**Directions:** Since pictures are not part of the copy, please output only the lines from the one with "none -> blue plate I9:J9 level 2" through the end of the data below, exactly as written.
★ ★ ★ ★ ★ ★ ★
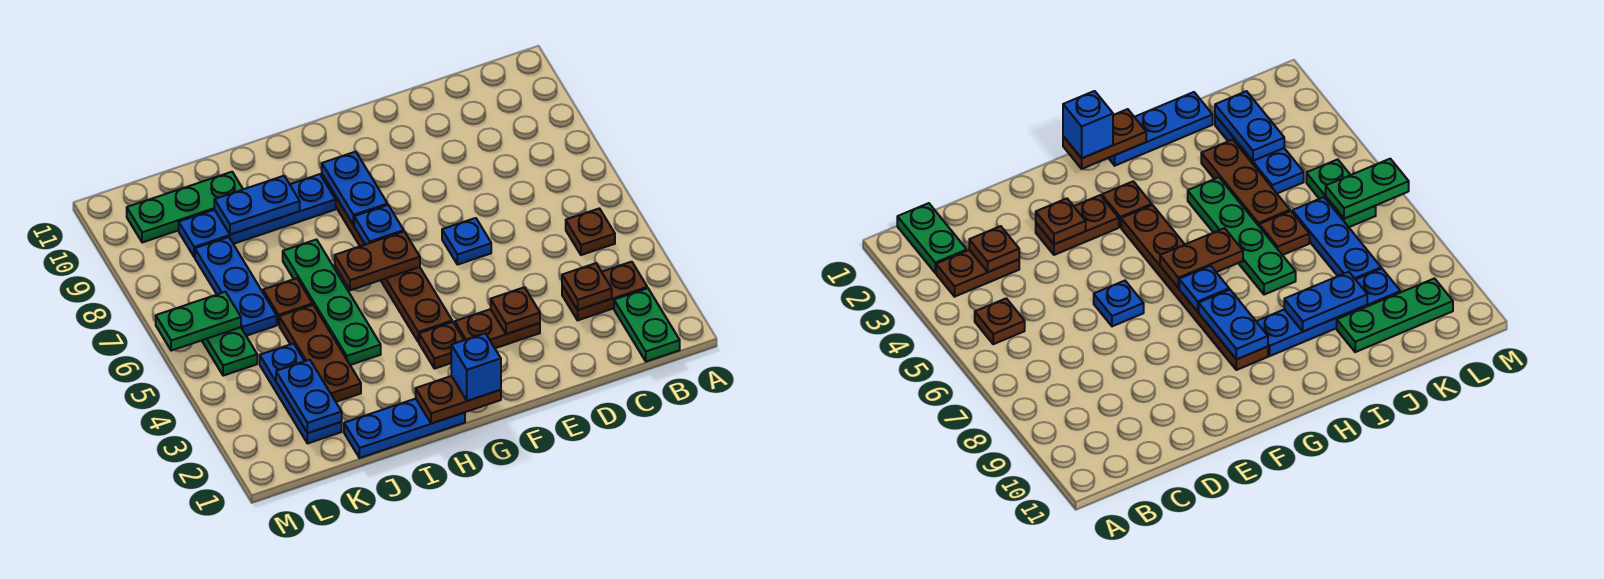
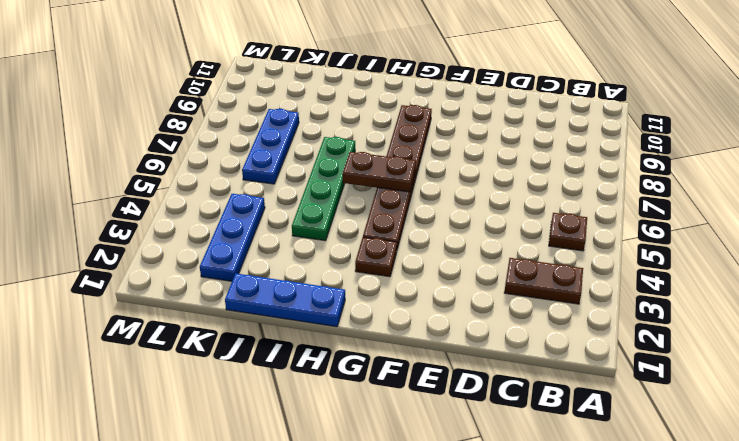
none -> green plate B1:B2 level 1
none -> brown plate E3:F3 level 1
none -> blue plate E6 level 1

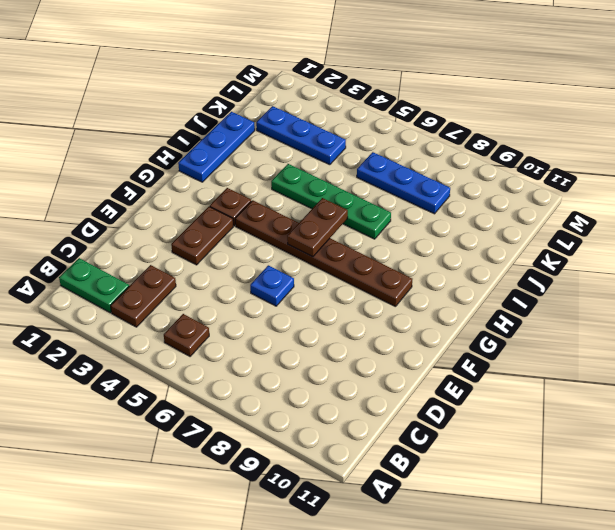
none -> blue plate H9:K9 level 1
none -> brown plate J3:J5 level 1
none -> brown plate J6 level 1

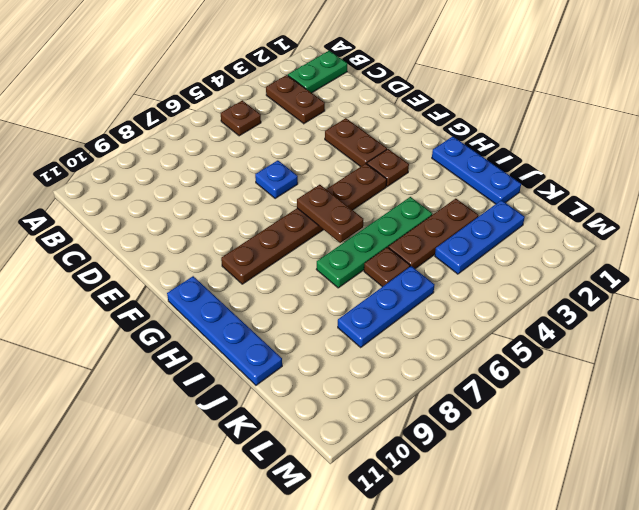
blue plate G11:J11 level 1 -> blue plate H9:K9 level 1
none -> green plate J10:L10 level 1
none -> green plate L5:L6 level 1
none -> brown plate C3 level 2

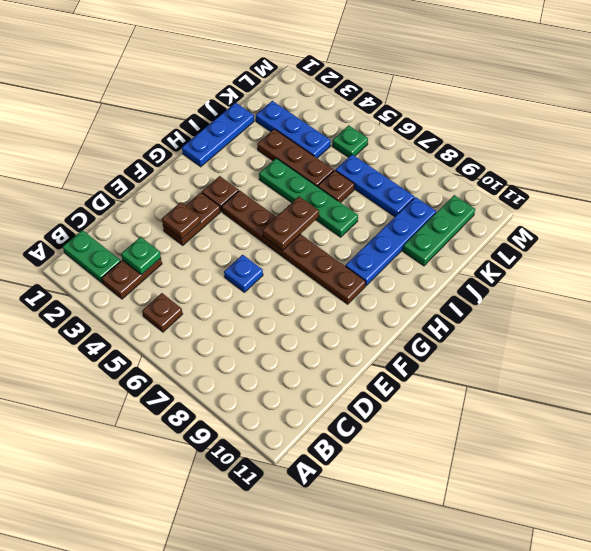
green plate C3 level 2 -> brown plate C3 level 2
green plate L5 level 1 -> green plate L5:L6 level 1
none -> brown plate G1:H1 level 2
none -> blue plate G7 level 2
none -> blue plate G8:G9 level 2

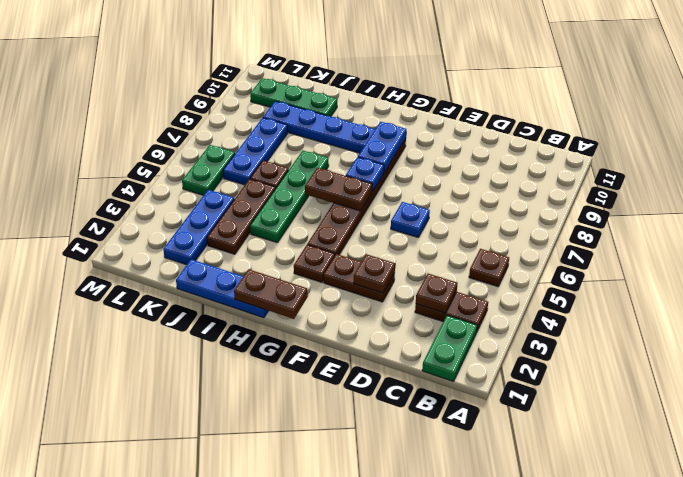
none -> blue plate I9:J9 level 2
none -> blue plate K2:K3 level 2
none -> green plate L6:M6 level 2

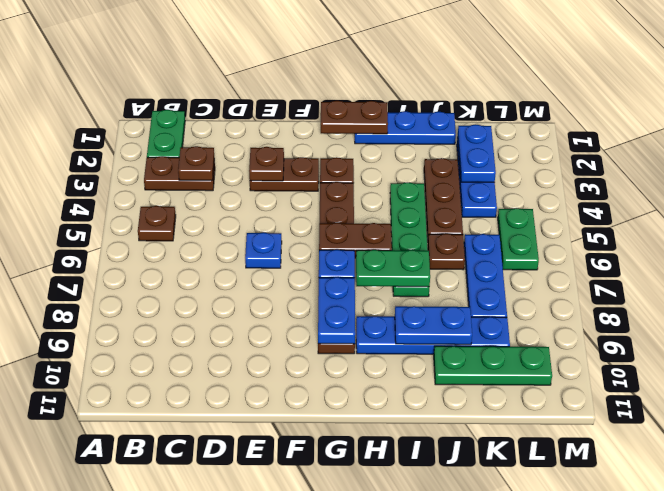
green plate H7:I7 level 2 -> green plate L6:M6 level 2
none -> blue brick G1 level 3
★ ★ ★ ★ ★ ★ ★
**Solution for this exercise:**
none -> blue plate I9:J9 level 2
none -> blue plate K2:K3 level 2
none -> green plate L6:M6 level 2

green plate H7:I7 level 2 -> green plate L6:M6 level 2
none -> blue brick G1 level 3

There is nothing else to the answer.